Start of Records

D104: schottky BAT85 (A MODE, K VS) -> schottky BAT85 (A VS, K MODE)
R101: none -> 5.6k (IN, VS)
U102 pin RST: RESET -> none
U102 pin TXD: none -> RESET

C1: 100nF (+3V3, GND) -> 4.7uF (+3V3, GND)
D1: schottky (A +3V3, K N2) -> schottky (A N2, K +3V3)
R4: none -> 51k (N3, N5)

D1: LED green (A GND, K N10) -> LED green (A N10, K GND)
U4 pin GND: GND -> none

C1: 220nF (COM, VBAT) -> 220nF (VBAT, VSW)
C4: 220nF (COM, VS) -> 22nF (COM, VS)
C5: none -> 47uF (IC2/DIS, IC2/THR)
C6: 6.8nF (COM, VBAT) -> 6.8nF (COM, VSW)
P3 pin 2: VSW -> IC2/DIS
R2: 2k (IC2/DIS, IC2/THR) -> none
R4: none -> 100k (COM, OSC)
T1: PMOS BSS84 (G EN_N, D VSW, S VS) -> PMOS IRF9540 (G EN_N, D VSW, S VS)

End of Records

Verbatim reproduction is required for the line holding "D1: schottky (A" and for every line after it in the records, with no other line included.

D1: schottky (A +3V3, K N2) -> schottky (A N2, K +3V3)
R4: none -> 51k (N3, N5)

D1: LED green (A GND, K N10) -> LED green (A N10, K GND)
U4 pin GND: GND -> none

C1: 220nF (COM, VBAT) -> 220nF (VBAT, VSW)
C4: 220nF (COM, VS) -> 22nF (COM, VS)
C5: none -> 47uF (IC2/DIS, IC2/THR)
C6: 6.8nF (COM, VBAT) -> 6.8nF (COM, VSW)
P3 pin 2: VSW -> IC2/DIS
R2: 2k (IC2/DIS, IC2/THR) -> none
R4: none -> 100k (COM, OSC)
T1: PMOS BSS84 (G EN_N, D VSW, S VS) -> PMOS IRF9540 (G EN_N, D VSW, S VS)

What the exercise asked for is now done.